▶ WORK ITEM
Your answer must be an exact copy of the records, with no pictures included.
[[ GIVEN ENTRIES, beginning ]]
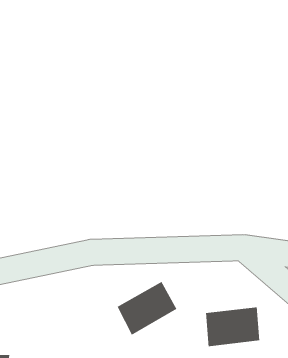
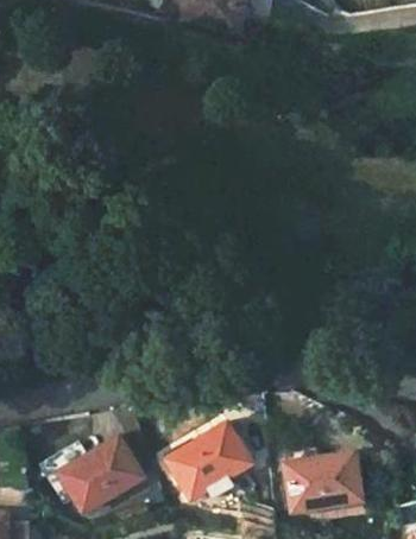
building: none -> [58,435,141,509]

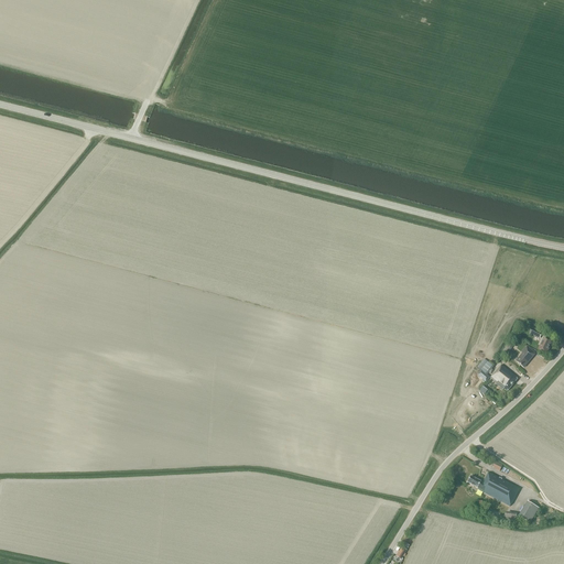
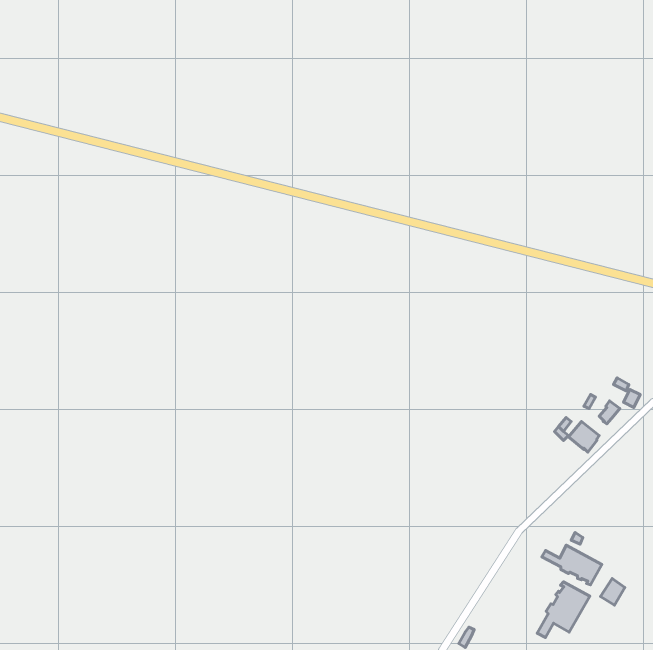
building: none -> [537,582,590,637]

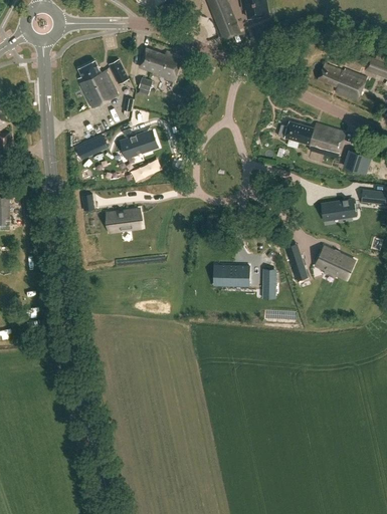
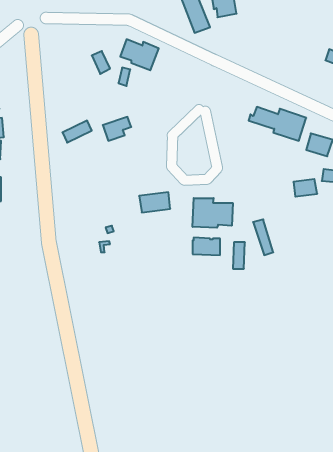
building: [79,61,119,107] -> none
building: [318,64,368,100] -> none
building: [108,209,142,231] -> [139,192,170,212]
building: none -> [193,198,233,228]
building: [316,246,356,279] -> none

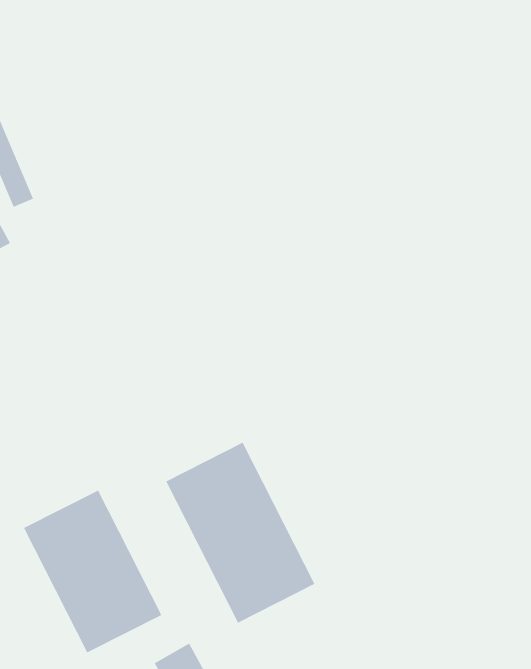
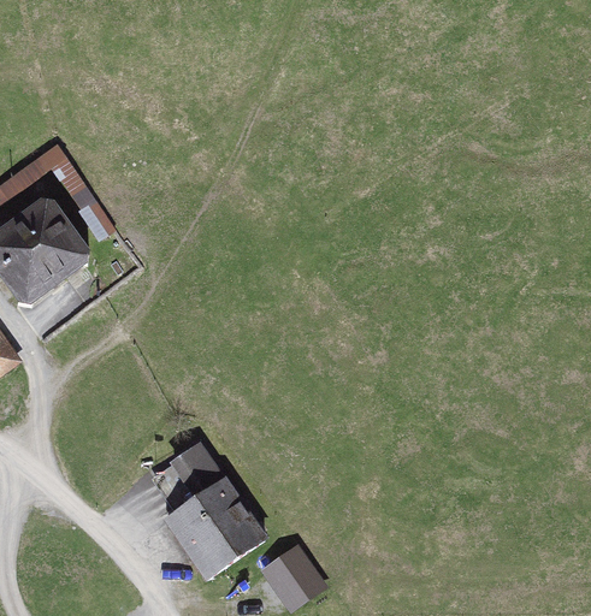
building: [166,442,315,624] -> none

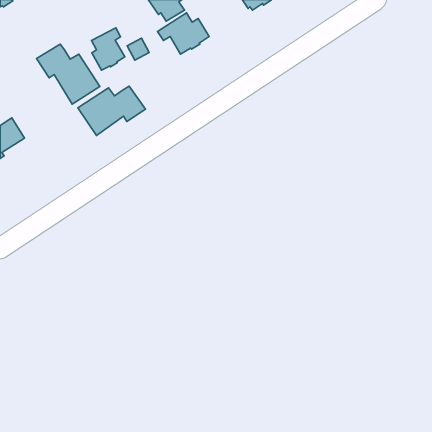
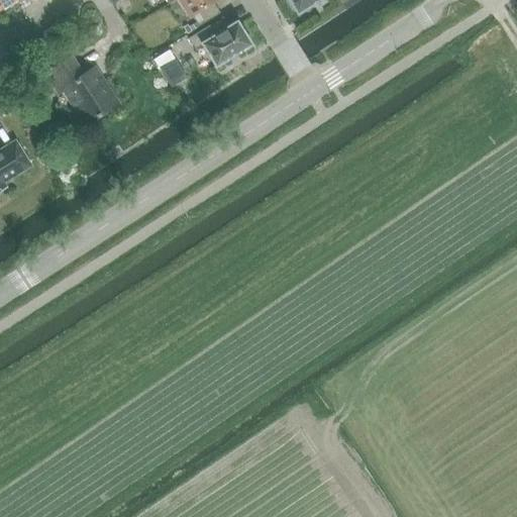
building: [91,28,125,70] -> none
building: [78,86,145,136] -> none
[[ GIVEN ENTRIES, end ]]
▶ OUTPUT BELOW
building: none -> [58,435,141,509]

building: none -> [537,582,590,637]

building: [79,61,119,107] -> none
building: [318,64,368,100] -> none
building: [108,209,142,231] -> [139,192,170,212]
building: none -> [193,198,233,228]
building: [316,246,356,279] -> none

building: [166,442,315,624] -> none

building: [91,28,125,70] -> none
building: [78,86,145,136] -> none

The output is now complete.